═════ RECORD SET

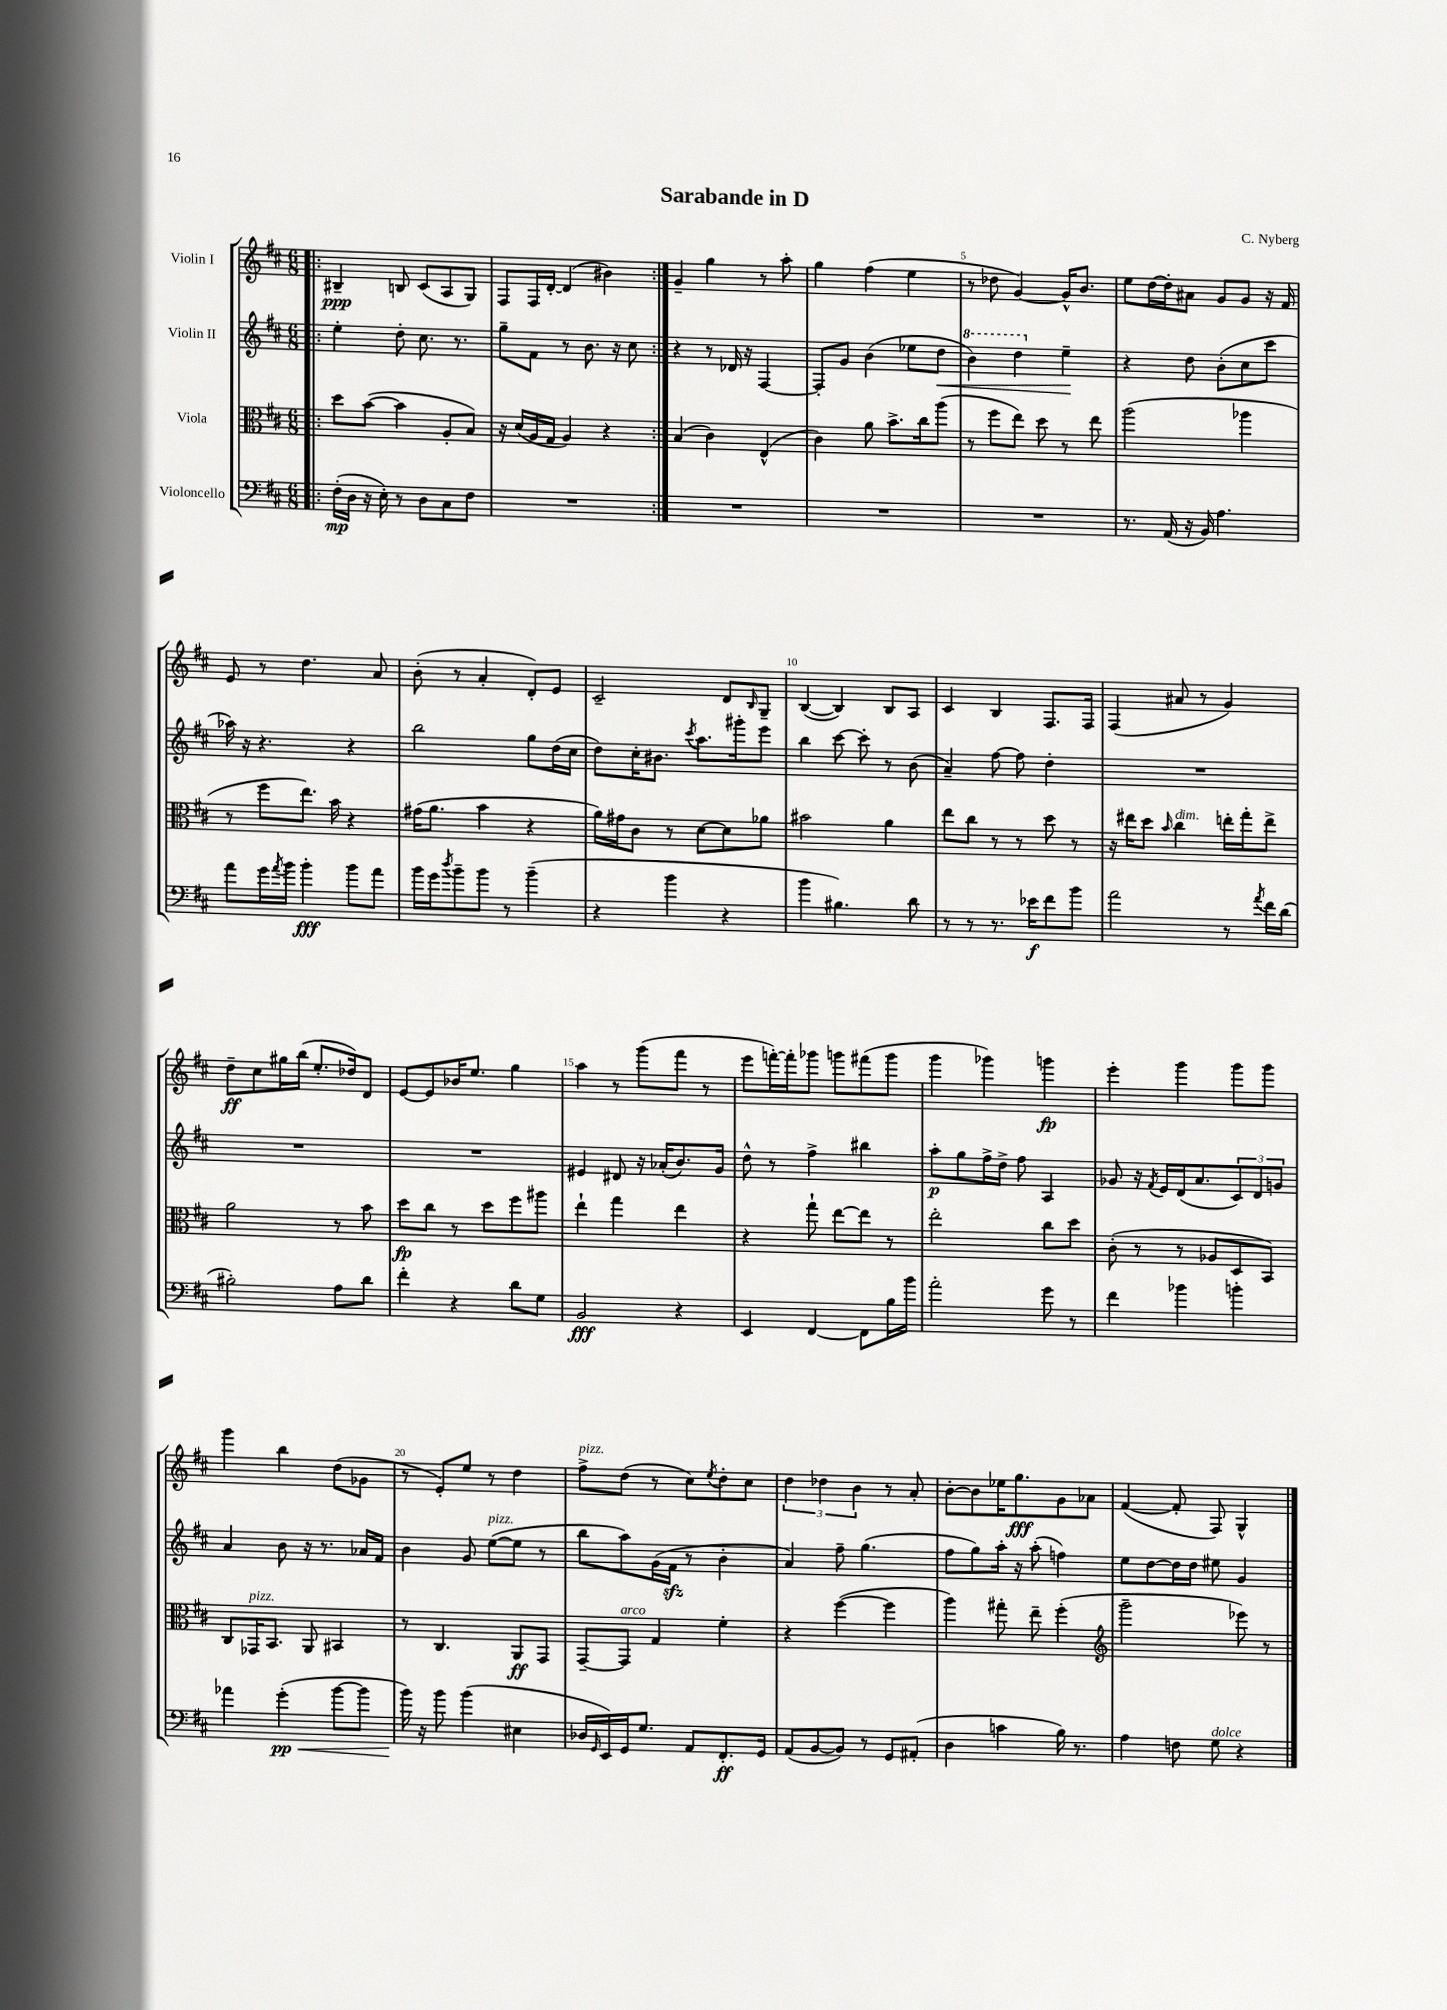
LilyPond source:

\header { title = "Sarabande in D" composer = "C. Nyberg" }
<<
\new StaffGroup <<
\new Staff = "s0" \with { instrumentName = "Violin I" } {
    \clef treble \key d \major \numericTimeSignature \time 6/8
    \repeat volta 2 { \bar ".|:" bis4--\ppp b8 cis'8( a8 g8) |
    fis8 fis16 d'16~-. d'4( bis'4) | }
    g'4-- g''4 r8 a''8-. |
    g''4 fis''4( e''4 |
    r8 des''8 g'4~) g'16-^ b'8. |
    e''8 d''16~ d''16-. ais'8 g'8 g'8 r16 fis'16 |
    e'8 r8 d''4. a'8 |
    b'8-.( r8 a'4-. d'8-.) e'8 |
    cis'2-- d'8 \grace { b16 } g8-- |
    b4~( b4) b8 a8 |
    cis'4 b4 fis8. fis16 |
    fis4( ais'8 r8 g'4) |
    d''8--\ff cis''8 gis''16 b''16( e''8.-. des''16) d'8 |
    e'8~ e'8 bes'16 e''8. g''4 |
    a''4 r8 g'''8( fis'''8 r8 |
    e'''8 f'''16~-.) f'''16-. ges'''8 g'''8 fis'''8( g'''8 |
    g'''4 ges'''4) g'''4\fp |
    e'''4-. g'''4 g'''8 g'''8 |
    g'''4 b''4 d''8( ges'8 |
    r8 e'8-.) e''8 r8 d''4 |
    fis''8->^\markup { \italic "pizz." } d''8( r8 cis''8) \acciaccatura { e''8 } d''8-. cis''8 |
    \tuplet 3/2 { d''4 des''4 b'4 } r8 a'8-. |
    b'8~-. b'8 ees''16 g''8.\fff g'8 aes'8 |
    fis'4~( fis'8-. fis8) g4-^ \bar "|." |
}
\new Staff = "s1" \with { instrumentName = "Violin II" } {
    \clef treble \key d \major \numericTimeSignature \time 6/8
    \repeat volta 2 { \bar ".|:" e''4-. d''8-. cis''8. r8. |
    g''8-- fis'8 r8 b'8. r16 cis''8 | }
    r4 r8 des'16 r16 fis4~ |
    fis8-. g'8 b'4( ees''8 d''8\< |
    \ottava #1 b''4) d'''4 \ottava #0 e''4--\! |
    r4 d''8 b'8-.( cis''8 cis'''8 |
    aes''16) r16 r4. r4 |
    b''2 g''8 d''16( cis''16 |
    d''8) cis''16-. bis'8. \acciaccatura { cis'''8 } a''8. gis'''16-. e'''8 |
    b''4 cis'''8~ cis'''8-. r8 b'8( |
    a'4--) fis''8~ fis''8 d''4-. |
    R2. |
    R2. |
    R2. |
    eis'4 dis'8 r16 aes'16-.( b'8.) g'16 |
    d''8-^ r8 fis''4-> bis''4 |
    a''8-.\p g''8 fis''16-> d''16-> fis''8 a4 |
    ges'8 r16 \acciaccatura { fis'8 } e'16 d'16( a'8. \tuplet 3/2 { cis'8) d'8 g'8 } |
    a'4 b'8 r16 r8. aes'16 fis'16 |
    b'4 g'8 e''8~^\markup { \italic "pizz." }( e''8 r8 |
    b''8 a''8) g'16( fis'16\sfz r8 b'4-. |
    a'4) fis''8-- g''4.( |
    fis''8 g''8) a''16-. r16 a''8-.( f''4) |
    e''8 d''8~ d''16 d''16 eis''8 g'4 \bar "|." |
}
\new Staff = "s2" \with { instrumentName = "Viola" } {
    \clef alto \key d \major \numericTimeSignature \time 6/8
    \repeat volta 2 { \bar ".|:" d''8 b'8~( b'4 a8-. b8) |
    r16 d'16( a16 g16 a4) r4 | }
    b4( cis'4) e4-^( |
    cis'4) a'8 b'8.-> cis''16 a''8( |
    r8 fis''8 e''8) d''8 r8 e''8 |
    a''2( aes''4 |
    r8 fis''8 e''8.) b'16 r4 |
    gis'16( a'8. b'4 r4 |
    a'16) gis'16 cis'8 r8 d'8~ d'8 aes'8 |
    bis'2 a'4 |
    e''8 cis''8 r8 r8 d''8 r8 |
    r16 eis''16 d''8 \grace { b'16 } cis''4^\markup { \italic "dim." } e''16-. g''16-. e''8-> |
    a'2 r8 b'8 |
    d''8\fp cis''8 r8 d''8 fis''8 ais''8 |
    e''4-! g''4 e''4 |
    r4 g''8-! e''8~ e''8 r8 |
    e''2-. cis''8 d''8 |
    cis'8-.( r8 r8 aes8 d8 b,8) |
    cis8 ges,16^\markup { \italic "pizz." } b,8. a,8 bis,4 |
    r8 cis4. a,8\ff g,8 |
    g,8~-- g,8^\markup { \italic "arco" } g4 fis'4-. |
    r4 fis''4~( fis''4 |
    a''4) gis''8-. e''8-- fis''4-.( |
    \clef treble g'''2-- ees'''8) r8 \bar "|." |
}
\new Staff = "s3" \with { instrumentName = "Violoncello" } {
    \clef bass \key d \major \numericTimeSignature \time 6/8
    \repeat volta 2 { \bar ".|:" fis16-.\mp( d16 r16 e16-.) r8 d8 cis8 fis8 |
    R2. | }
    R2. |
    R2. |
    R2. |
    r8. a,16( r16 b,16) a4. |
    a'8 g'16 \acciaccatura { a'8 } b'16 b'4-.\fff b'8 a'8 |
    b'16 g'16 \acciaccatura { d''8 } b'8-- b'8 r8 b'4--( |
    r4 b'4 r4 |
    b'4 bis4.) d'8 |
    r8 r8 r8. ees'16\f fis'8 b'8 |
    a'2 r8 \acciaccatura { a'8 } fis'16 d'16( |
    bis2-.) a8 d'8 |
    fis'4-. r4 d'8 g8 |
    b,2\fff r4 |
    e,4 fis,4~ fis,8 b16 b'16 |
    a'2-. g'8 r8 |
    fis'4 bes'4 b'4-. |
    aes'4 g'4-.\pp\<( b'8~ b'8 |
    b'16\!) r16 b'8 b'4( eis4 |
    des16 \grace { g,16 } e,16) g,16 g8. a,8 fis,8.-.\ff g,16 |
    a,8( b,8~ b,8) r8 g,8 ais,8-.( |
    d4 c'4 b16) r8. |
    a4 f8 g8^\markup { \italic "dolce" } r4 \bar "|." |
}
>>
>>
\layout { \context { \Score \override BarNumber.break-visibility = ##(#f #t #t) barNumberVisibility = #(every-nth-bar-number-visible 5) } }
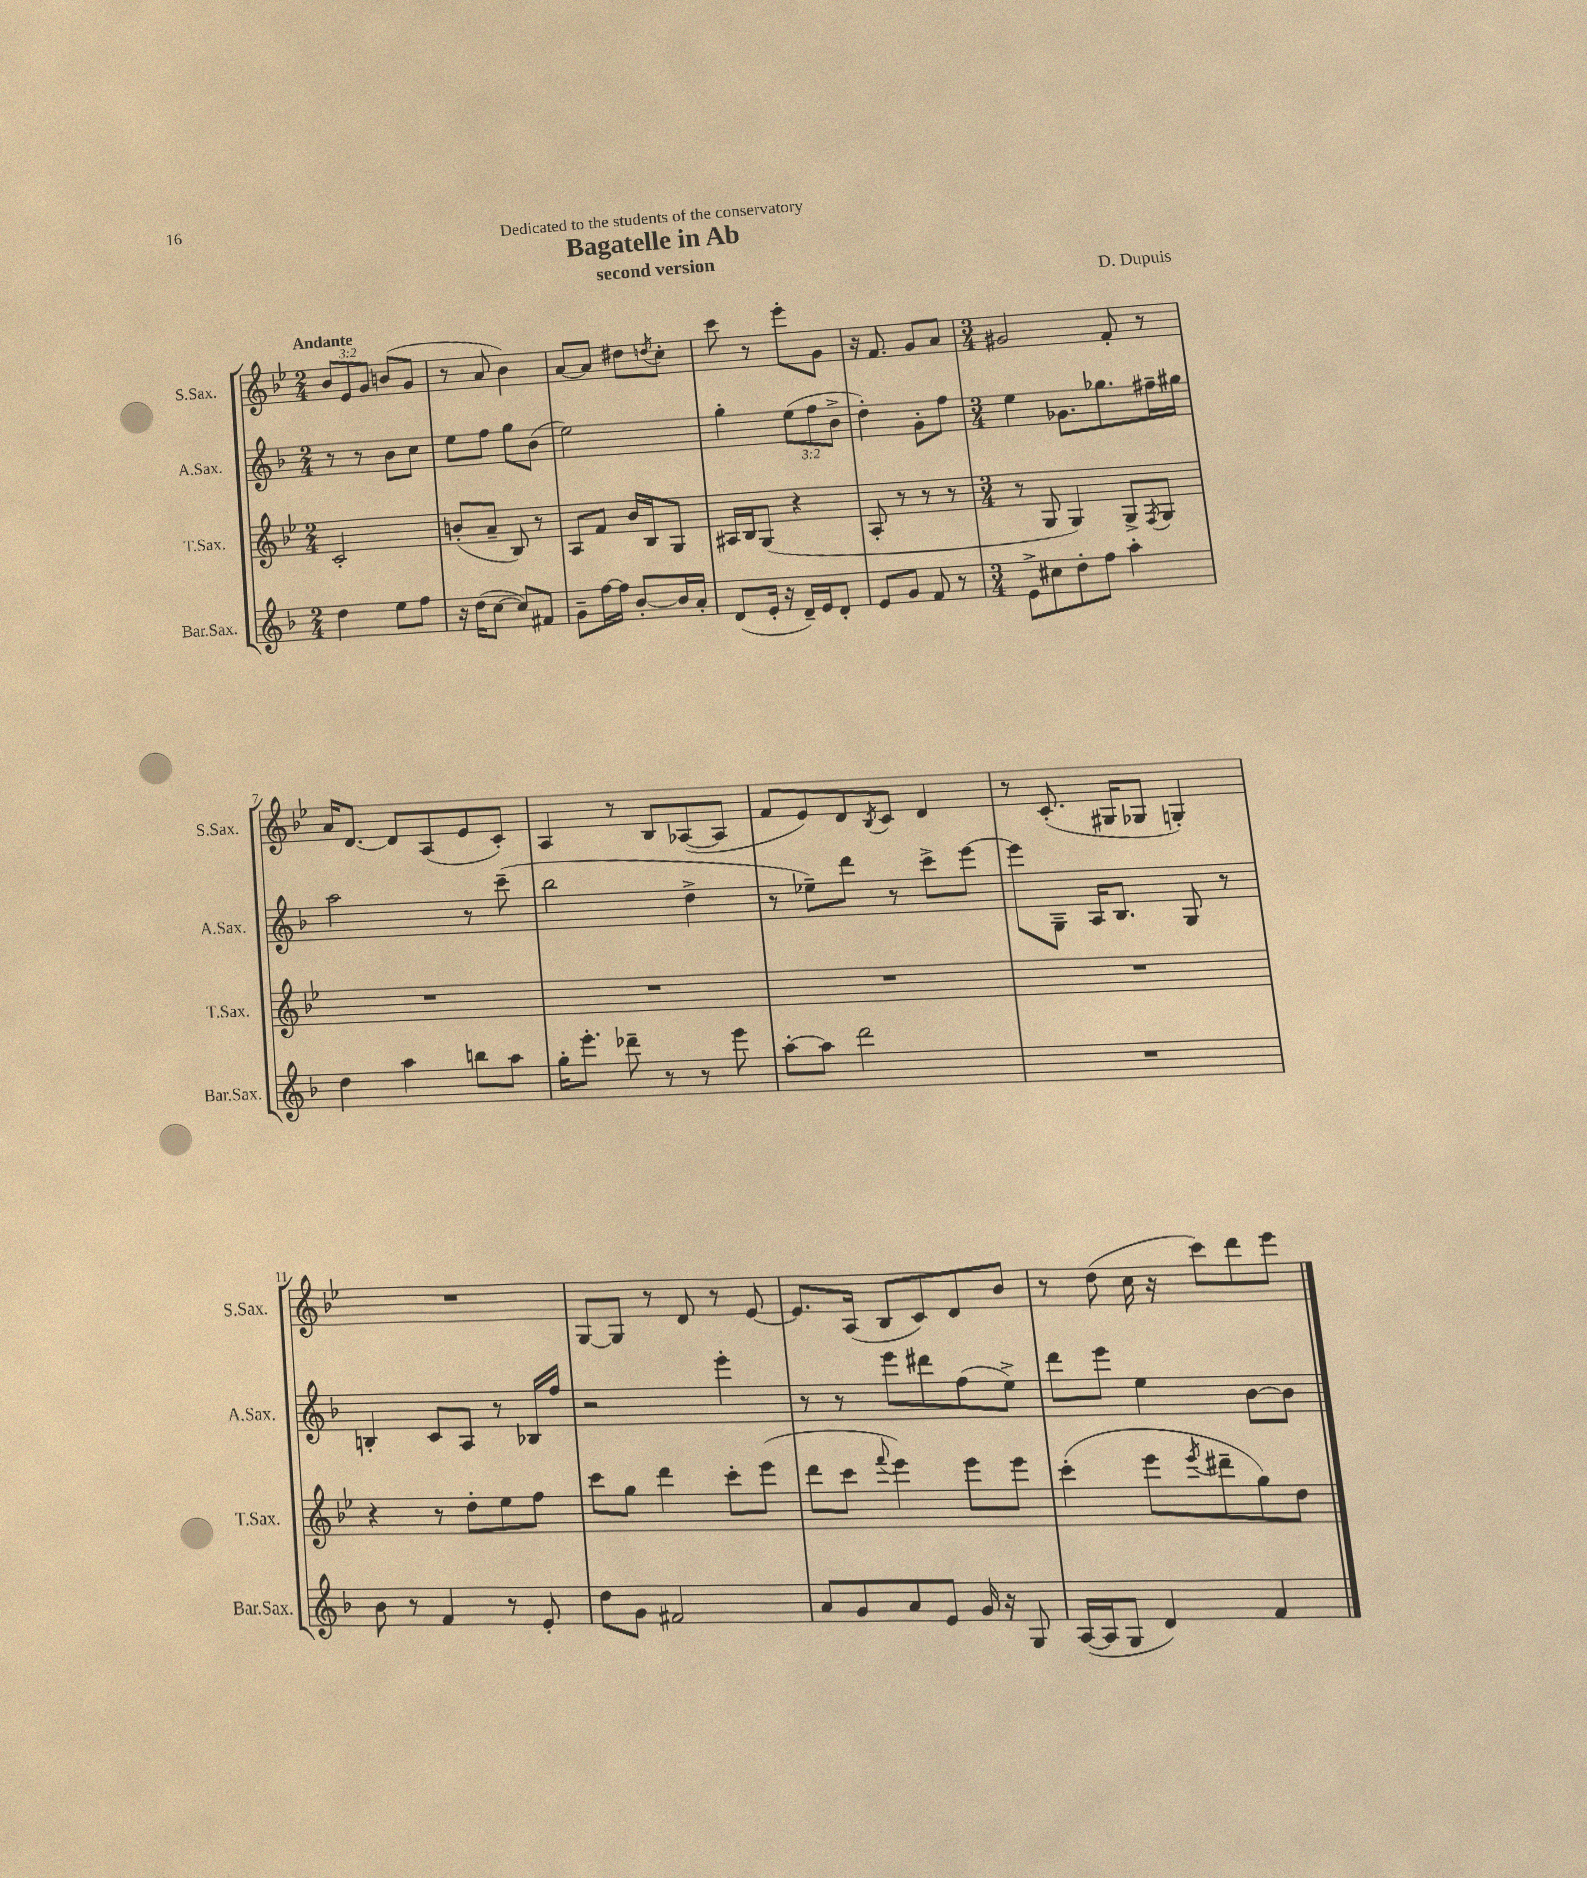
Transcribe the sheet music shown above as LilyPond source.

\header { title = "Bagatelle in Ab" composer = "D. Dupuis" subtitle = "second version" dedication = "Dedicated to the students of the conservatory" }
<<
\new StaffGroup <<
\new Staff = "s0" \with { instrumentName = "S.Sax." shortInstrumentName = "S.Sax." } {
    \clef treble \key bes \major \numericTimeSignature \time 2/4 \override Staff.TupletNumber.text = #tuplet-number::calc-fraction-text \tempo "Andante"
    \tuplet 3/2 { bes'8 ees'8 g'8 } b'8( g'8 |
    r8 a'8 bes'4) |
    a'8~ a'8 dis''8 \acciaccatura { d''8 } c''8-. |
    c'''8 r8 ees'''8-. g'8 |
    r16 f'8. g'8 a'8 |
    \numericTimeSignature \time 3/4 gis'2 f'8-. r8 |
    a'16 d'8.~ d'8 a8( ees'8 c'8-.) |
    a4 r8 bes8 aes8~( aes8 |
    f'8 ees'8) d'8 \acciaccatura { bes8 } c'8 d'4 |
    r8 c'8.-.( gis16 ges8 g4-.) |
    R2. |
    g8~ g8 r8 d'8 r8 ees'8~ |
    ees'8. a16( bes8 c'8) d'8 bes'8 |
    r8 d''8( c''16 r16 c'''8) d'''8 ees'''8 \bar "|." |
}
\new Staff = "s1" \with { instrumentName = "A.Sax." shortInstrumentName = "A.Sax." } {
    \clef treble \key f \major \numericTimeSignature \time 2/4 \override Staff.TupletNumber.text = #tuplet-number::calc-fraction-text
    r8 r8 bes'8 c''8 |
    e''8 f''8 g''8 bes'8( |
    e''2) |
    g''4-. \tuplet 3/2 { e''8( f''8 bes'8-> } |
    d''4-.) g'8-. f''8 |
    \numericTimeSignature \time 3/4 e''4 ges'8. ges''8. fis''16-- gis''16 |
    a''2 r8 c'''8--( |
    bes''2 d''4-> |
    r8 ees''8--) d'''8 r8 c'''8-> e'''8~ |
    e'''8 g8-- a16 bes8. g8 r8 |
    b4-. c'8 a8 r8 bes16 f''16 |
    r2 e'''4-. |
    r8 r8 e'''8 dis'''8 f''8( e''8->) |
    d'''8 e'''8 e''4 bes'8~ bes'8 \bar "|." |
}
\new Staff = "s2" \with { instrumentName = "T.Sax." shortInstrumentName = "T.Sax." } {
    \clef treble \key bes \major \numericTimeSignature \time 2/4
    c'2-. |
    b'8-.( a'8-- bes8) r8 |
    a8 f'8 bes'16 bes16 g8 |
    ais16 bes16 g8( r4 |
    a8-. r8 r8 r8 |
    \numericTimeSignature \time 3/4 r8 g8 g4) g8-> \acciaccatura { f8 } g8 |
    R2. |
    R2. |
    R2. |
    R2. |
    r4 r8 d''8-. ees''8 f''8 |
    c'''8 g''8 d'''4 c'''8-. ees'''8( |
    d'''8 c'''8 \appoggiatura { f'''8 } ees'''4) ees'''8 ees'''8 |
    c'''4-.( ees'''8 \acciaccatura { ees'''8 } dis'''8-- g''8) d''8 \bar "|." |
}
\new Staff = "s3" \with { instrumentName = "Bar.Sax." shortInstrumentName = "Bar.Sax." } {
    \clef treble \key f \major \numericTimeSignature \time 2/4
    d''4 e''8 f''8 |
    r16 d''16( c''8~ c''8) fis'8 |
    g'8-- f''16~ f''16 bes'8~-. bes'16 a'16-. |
    d'8( e'16-. r16 d'16--) e'16 d'8-. |
    e'8 g'8 f'8 r8 |
    \numericTimeSignature \time 3/4 e'8-> cis''8 d''8-. f''8 a''4-. |
    d''4 a''4 b''8 a''8 |
    g''16-. e'''8.-. des'''8-- r8 r8 e'''8 |
    a''8~-. a''8 d'''2 |
    R2. |
    bes'8 r8 f'4 r8 e'8-. |
    d''8 g'8 fis'2 |
    a'8 g'8 a'8 e'8 g'16 r16 g8 |
    a16~( a16 g8 d'4) f'4 \bar "|." |
}
>>
>>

══════════

STATED PROBLEM:
Copy out every line above that contains the word "source".

SOLVED EXERCISE:
LilyPond source:
Transcribe the sheet music shown above as LilyPond source.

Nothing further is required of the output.